» **The task**: List every line of the data below that contains the string "kern". Case counts.

» **Records for the task**:
%%

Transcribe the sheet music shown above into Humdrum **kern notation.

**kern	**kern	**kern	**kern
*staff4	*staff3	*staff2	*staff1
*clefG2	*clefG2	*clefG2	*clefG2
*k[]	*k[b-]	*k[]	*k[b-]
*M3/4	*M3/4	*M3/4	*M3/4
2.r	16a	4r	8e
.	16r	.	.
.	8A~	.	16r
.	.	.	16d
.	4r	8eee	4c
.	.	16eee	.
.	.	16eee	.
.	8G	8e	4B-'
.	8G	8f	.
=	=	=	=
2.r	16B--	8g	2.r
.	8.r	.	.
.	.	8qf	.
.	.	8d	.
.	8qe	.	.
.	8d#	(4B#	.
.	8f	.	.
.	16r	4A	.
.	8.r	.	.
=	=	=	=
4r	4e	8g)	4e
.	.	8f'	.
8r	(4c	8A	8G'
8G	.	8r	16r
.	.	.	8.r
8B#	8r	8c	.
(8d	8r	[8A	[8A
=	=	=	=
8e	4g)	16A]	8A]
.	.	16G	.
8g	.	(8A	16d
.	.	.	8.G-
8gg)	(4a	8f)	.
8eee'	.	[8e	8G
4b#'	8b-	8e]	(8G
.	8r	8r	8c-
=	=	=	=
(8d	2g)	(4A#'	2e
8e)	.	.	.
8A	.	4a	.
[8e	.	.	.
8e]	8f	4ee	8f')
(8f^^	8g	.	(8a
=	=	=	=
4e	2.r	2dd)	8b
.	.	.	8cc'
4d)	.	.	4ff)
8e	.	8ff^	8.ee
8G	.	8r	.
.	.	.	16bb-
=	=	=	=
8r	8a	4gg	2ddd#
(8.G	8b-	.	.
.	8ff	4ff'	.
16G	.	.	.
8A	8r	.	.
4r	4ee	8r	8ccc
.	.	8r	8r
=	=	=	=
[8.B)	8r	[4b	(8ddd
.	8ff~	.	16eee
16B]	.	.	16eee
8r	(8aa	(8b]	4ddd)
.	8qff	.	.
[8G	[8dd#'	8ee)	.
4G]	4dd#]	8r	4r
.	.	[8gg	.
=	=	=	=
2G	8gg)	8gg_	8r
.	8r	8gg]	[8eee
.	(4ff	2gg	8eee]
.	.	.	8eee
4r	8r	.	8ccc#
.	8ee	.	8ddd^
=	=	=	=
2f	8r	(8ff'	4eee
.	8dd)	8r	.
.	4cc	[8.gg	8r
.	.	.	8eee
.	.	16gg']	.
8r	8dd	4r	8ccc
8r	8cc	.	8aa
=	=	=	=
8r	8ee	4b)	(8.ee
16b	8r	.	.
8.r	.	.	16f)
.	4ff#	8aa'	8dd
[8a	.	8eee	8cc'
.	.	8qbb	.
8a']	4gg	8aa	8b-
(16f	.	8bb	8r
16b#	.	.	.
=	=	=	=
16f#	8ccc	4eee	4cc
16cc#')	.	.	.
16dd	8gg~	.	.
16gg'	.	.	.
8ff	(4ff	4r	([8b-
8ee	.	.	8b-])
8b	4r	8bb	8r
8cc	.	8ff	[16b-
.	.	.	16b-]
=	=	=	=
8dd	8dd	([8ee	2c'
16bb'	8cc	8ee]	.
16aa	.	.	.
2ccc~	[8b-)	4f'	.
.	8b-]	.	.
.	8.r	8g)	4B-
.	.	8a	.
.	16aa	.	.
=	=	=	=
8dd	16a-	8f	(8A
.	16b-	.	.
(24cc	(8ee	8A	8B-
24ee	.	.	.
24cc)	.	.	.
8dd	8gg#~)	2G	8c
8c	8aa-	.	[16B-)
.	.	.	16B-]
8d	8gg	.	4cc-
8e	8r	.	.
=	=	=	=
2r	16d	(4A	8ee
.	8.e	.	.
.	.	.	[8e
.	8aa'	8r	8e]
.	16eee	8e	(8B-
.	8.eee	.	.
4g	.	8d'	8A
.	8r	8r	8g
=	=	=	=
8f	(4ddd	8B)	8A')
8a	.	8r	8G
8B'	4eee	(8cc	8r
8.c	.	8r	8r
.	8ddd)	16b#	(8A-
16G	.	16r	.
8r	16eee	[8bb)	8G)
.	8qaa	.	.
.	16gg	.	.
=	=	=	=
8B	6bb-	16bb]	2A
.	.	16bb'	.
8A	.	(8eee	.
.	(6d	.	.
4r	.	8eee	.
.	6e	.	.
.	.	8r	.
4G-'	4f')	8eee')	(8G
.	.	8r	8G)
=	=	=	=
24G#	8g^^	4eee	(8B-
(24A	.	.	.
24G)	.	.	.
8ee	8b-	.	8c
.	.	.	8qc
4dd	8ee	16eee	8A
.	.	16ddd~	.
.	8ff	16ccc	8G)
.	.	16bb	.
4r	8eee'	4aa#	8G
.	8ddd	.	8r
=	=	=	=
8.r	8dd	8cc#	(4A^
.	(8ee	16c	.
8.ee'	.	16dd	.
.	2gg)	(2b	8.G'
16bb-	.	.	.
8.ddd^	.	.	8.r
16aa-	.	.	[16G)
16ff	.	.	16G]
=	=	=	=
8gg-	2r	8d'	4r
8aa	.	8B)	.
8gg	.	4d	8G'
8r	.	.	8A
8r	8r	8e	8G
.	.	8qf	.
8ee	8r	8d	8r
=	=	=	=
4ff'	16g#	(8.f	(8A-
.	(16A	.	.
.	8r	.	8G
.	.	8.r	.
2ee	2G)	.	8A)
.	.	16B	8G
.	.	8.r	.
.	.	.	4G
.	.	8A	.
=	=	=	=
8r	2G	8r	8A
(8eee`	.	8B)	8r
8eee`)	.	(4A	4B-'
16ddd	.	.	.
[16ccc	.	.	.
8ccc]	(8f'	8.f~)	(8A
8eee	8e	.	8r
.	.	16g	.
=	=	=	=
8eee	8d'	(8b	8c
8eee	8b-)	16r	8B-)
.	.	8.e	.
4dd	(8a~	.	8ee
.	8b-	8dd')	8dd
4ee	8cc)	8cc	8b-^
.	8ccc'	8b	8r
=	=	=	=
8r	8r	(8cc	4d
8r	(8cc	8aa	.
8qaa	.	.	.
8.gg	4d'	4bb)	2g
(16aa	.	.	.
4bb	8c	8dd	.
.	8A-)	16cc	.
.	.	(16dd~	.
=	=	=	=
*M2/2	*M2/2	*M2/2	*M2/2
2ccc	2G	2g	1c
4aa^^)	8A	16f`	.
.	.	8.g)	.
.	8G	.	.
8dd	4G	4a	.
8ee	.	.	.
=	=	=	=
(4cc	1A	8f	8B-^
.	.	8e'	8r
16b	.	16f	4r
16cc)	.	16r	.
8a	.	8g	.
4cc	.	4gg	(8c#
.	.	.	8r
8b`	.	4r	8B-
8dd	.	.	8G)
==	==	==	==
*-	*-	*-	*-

%%

» **Answer**:
Transcribe the sheet music shown above into Humdrum **kern notation.
**kern	**kern	**kern	**kern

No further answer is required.